Start of Block
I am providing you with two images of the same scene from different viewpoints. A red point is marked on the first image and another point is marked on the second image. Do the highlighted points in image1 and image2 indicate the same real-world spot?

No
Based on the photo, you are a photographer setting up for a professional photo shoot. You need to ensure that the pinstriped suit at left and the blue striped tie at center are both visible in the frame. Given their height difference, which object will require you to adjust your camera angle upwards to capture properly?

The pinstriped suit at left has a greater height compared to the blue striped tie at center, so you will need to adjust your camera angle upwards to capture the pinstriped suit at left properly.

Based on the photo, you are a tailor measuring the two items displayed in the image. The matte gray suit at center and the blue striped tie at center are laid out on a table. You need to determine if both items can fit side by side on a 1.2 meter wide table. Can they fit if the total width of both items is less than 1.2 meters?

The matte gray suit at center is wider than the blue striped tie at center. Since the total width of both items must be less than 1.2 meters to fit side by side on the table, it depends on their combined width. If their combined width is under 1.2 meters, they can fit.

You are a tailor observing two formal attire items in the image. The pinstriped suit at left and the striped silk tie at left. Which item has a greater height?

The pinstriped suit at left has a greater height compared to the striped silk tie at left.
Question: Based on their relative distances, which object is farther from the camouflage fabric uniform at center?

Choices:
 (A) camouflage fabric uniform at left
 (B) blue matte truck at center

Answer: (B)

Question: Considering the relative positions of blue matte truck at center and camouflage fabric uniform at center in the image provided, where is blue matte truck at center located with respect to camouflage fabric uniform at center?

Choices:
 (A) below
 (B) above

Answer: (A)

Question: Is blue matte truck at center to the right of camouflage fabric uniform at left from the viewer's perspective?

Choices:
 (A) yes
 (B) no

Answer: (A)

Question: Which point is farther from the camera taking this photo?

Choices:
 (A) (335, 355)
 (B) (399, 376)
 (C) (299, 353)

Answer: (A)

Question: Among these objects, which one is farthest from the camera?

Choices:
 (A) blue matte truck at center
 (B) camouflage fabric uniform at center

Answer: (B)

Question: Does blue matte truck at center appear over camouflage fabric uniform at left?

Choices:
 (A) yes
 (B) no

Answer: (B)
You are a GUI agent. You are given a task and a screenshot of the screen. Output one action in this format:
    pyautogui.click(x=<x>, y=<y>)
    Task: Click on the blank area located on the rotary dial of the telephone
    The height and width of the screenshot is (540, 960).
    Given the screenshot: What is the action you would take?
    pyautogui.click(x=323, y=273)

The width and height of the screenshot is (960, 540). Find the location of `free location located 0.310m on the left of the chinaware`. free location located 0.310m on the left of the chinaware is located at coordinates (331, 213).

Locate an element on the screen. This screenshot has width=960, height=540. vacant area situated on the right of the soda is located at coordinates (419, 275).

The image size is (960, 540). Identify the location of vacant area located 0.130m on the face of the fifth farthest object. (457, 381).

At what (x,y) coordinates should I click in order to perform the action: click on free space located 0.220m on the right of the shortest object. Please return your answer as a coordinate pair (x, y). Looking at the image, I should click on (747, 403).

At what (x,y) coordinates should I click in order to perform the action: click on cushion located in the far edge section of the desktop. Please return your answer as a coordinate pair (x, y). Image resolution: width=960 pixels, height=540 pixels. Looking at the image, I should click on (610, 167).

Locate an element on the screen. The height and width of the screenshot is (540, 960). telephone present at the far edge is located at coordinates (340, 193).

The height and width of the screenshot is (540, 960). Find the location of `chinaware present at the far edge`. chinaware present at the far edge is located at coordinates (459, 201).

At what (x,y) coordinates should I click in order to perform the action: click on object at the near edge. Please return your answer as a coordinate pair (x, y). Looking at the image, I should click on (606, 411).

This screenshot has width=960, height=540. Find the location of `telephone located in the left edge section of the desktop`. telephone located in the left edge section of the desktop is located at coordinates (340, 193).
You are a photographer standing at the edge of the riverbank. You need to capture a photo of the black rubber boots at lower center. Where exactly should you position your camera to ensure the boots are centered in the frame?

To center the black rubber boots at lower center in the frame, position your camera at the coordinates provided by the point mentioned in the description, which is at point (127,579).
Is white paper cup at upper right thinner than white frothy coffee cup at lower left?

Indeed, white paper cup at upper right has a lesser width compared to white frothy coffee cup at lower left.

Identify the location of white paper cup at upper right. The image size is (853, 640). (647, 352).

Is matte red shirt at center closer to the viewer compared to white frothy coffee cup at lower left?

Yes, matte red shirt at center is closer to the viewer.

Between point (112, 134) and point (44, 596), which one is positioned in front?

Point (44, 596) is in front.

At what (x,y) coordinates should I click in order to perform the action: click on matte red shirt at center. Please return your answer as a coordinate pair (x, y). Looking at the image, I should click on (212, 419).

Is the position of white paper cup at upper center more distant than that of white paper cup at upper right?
End of Block
What the task asks: Return each line of the records above that contains the string "free", treating uppercase and lowercase letters as different.

Solution for this problem:
The width and height of the screenshot is (960, 540). Find the location of `free location located 0.310m on the left of the chinaware`. free location located 0.310m on the left of the chinaware is located at coordinates (331, 213).
At what (x,y) coordinates should I click in order to perform the action: click on free space located 0.220m on the right of the shortest object. Please return your answer as a coordinate pair (x, y). Looking at the image, I should click on (747, 403).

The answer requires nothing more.